/---

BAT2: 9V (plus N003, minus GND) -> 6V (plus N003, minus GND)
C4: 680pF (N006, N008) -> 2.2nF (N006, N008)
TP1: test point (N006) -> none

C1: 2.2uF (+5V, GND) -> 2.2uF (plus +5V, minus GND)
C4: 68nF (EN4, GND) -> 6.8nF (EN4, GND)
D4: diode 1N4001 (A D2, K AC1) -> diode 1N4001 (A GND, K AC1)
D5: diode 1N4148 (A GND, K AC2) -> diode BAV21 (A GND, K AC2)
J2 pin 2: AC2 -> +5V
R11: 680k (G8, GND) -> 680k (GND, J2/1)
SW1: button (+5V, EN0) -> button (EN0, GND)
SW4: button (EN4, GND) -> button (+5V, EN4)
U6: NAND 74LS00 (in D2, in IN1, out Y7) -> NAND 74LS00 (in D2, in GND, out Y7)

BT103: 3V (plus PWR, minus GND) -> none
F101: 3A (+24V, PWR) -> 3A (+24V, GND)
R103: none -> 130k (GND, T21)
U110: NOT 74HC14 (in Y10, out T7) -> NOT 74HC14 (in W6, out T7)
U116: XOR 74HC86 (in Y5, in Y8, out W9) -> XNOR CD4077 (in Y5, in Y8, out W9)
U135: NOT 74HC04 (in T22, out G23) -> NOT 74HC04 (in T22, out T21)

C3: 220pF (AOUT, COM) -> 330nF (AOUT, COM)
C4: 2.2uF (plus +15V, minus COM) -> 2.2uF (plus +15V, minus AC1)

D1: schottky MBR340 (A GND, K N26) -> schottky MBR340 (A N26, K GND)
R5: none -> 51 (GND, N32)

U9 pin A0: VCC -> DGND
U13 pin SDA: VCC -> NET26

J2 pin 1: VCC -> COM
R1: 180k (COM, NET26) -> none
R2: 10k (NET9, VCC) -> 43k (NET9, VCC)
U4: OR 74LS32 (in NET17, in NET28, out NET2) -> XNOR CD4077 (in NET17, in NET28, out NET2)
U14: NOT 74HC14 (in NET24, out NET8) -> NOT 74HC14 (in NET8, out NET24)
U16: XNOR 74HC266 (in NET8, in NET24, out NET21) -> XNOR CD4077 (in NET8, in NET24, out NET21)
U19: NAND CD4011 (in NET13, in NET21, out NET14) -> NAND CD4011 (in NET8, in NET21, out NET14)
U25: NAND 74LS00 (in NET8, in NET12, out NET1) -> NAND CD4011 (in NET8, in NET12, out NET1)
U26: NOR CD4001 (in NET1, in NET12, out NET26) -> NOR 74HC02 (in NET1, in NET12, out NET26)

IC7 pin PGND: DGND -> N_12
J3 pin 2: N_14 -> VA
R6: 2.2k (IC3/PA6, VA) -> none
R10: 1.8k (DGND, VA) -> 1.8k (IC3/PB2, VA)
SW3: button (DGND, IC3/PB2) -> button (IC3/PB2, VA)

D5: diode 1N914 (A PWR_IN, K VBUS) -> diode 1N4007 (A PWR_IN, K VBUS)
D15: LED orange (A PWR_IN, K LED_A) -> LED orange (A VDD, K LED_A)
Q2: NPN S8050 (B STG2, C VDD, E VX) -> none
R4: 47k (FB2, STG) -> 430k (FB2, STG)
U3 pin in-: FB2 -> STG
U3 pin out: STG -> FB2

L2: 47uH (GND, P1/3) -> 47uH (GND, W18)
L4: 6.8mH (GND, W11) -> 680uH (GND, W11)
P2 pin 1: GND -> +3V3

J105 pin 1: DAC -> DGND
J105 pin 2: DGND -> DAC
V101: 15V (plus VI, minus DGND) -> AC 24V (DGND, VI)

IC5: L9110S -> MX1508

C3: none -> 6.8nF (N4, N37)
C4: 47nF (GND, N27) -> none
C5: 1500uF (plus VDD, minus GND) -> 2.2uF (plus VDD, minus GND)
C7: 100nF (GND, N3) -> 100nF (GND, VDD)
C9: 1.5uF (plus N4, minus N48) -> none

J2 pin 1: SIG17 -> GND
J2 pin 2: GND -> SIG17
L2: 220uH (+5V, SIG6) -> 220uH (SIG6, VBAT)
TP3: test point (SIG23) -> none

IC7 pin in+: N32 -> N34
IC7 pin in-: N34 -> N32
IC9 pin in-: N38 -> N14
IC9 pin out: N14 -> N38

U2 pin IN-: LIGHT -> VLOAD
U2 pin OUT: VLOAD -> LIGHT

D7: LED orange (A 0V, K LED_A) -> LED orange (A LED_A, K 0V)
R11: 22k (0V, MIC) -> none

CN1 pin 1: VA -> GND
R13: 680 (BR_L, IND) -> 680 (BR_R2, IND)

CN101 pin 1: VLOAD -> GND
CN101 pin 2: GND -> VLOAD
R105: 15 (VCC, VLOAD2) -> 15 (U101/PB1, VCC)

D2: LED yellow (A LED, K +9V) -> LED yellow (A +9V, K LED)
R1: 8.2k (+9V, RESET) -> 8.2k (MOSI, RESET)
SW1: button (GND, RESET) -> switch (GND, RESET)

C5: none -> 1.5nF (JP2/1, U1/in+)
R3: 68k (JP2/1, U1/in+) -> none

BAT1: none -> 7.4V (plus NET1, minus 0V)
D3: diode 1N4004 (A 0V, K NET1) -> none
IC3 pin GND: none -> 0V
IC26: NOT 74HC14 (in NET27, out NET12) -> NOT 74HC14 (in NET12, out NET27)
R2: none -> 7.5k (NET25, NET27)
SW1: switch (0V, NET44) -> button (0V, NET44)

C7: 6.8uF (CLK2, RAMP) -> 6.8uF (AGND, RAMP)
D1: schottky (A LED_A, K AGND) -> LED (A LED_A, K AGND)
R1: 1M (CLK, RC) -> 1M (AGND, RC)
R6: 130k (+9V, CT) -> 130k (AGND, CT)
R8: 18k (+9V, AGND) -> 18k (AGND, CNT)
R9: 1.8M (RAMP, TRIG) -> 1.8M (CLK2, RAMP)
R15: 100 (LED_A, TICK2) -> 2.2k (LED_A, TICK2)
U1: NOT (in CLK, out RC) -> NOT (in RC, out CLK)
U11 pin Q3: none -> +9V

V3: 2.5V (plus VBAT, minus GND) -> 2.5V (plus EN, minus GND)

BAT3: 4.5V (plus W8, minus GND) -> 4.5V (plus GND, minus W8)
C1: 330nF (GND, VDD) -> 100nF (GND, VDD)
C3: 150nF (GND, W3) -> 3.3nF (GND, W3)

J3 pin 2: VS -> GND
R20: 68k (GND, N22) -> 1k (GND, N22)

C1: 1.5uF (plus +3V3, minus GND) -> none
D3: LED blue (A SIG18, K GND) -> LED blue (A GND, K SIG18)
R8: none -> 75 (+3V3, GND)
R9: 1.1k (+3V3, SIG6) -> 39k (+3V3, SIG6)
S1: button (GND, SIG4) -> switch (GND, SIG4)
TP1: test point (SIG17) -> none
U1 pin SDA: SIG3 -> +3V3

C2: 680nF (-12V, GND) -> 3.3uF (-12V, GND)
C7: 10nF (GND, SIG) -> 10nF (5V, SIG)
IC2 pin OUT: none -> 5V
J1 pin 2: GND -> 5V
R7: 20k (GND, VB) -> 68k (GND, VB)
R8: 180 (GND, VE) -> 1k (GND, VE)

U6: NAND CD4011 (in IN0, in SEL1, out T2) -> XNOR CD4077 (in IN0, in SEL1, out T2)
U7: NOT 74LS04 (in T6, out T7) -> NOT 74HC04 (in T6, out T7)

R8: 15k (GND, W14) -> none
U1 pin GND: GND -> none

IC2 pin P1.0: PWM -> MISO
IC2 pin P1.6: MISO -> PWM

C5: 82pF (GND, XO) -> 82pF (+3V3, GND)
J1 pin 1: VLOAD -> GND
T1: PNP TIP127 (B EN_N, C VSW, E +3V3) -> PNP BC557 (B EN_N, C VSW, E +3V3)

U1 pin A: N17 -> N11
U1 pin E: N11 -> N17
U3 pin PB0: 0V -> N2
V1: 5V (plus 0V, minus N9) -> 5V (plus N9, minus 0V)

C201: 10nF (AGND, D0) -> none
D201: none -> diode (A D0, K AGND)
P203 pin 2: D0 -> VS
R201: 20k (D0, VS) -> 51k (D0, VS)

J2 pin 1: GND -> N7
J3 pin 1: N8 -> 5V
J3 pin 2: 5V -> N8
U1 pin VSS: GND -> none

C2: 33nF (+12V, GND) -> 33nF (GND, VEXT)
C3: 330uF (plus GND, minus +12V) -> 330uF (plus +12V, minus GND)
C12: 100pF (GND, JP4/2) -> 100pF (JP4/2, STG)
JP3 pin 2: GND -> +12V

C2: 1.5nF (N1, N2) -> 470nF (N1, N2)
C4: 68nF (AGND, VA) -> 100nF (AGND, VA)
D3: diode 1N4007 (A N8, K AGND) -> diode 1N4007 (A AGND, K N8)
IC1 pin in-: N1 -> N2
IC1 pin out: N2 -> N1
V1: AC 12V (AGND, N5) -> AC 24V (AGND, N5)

\---

## Aim of the task
Write down exactly the span of lines above from the one containing "BT103: 3V (plus PWR, minus GND) -> none" to the one containing "J3 pin 2: N_14 -> VA", both ends included.

## Result of this task
BT103: 3V (plus PWR, minus GND) -> none
F101: 3A (+24V, PWR) -> 3A (+24V, GND)
R103: none -> 130k (GND, T21)
U110: NOT 74HC14 (in Y10, out T7) -> NOT 74HC14 (in W6, out T7)
U116: XOR 74HC86 (in Y5, in Y8, out W9) -> XNOR CD4077 (in Y5, in Y8, out W9)
U135: NOT 74HC04 (in T22, out G23) -> NOT 74HC04 (in T22, out T21)

C3: 220pF (AOUT, COM) -> 330nF (AOUT, COM)
C4: 2.2uF (plus +15V, minus COM) -> 2.2uF (plus +15V, minus AC1)

D1: schottky MBR340 (A GND, K N26) -> schottky MBR340 (A N26, K GND)
R5: none -> 51 (GND, N32)

U9 pin A0: VCC -> DGND
U13 pin SDA: VCC -> NET26

J2 pin 1: VCC -> COM
R1: 180k (COM, NET26) -> none
R2: 10k (NET9, VCC) -> 43k (NET9, VCC)
U4: OR 74LS32 (in NET17, in NET28, out NET2) -> XNOR CD4077 (in NET17, in NET28, out NET2)
U14: NOT 74HC14 (in NET24, out NET8) -> NOT 74HC14 (in NET8, out NET24)
U16: XNOR 74HC266 (in NET8, in NET24, out NET21) -> XNOR CD4077 (in NET8, in NET24, out NET21)
U19: NAND CD4011 (in NET13, in NET21, out NET14) -> NAND CD4011 (in NET8, in NET21, out NET14)
U25: NAND 74LS00 (in NET8, in NET12, out NET1) -> NAND CD4011 (in NET8, in NET12, out NET1)
U26: NOR CD4001 (in NET1, in NET12, out NET26) -> NOR 74HC02 (in NET1, in NET12, out NET26)

IC7 pin PGND: DGND -> N_12
J3 pin 2: N_14 -> VA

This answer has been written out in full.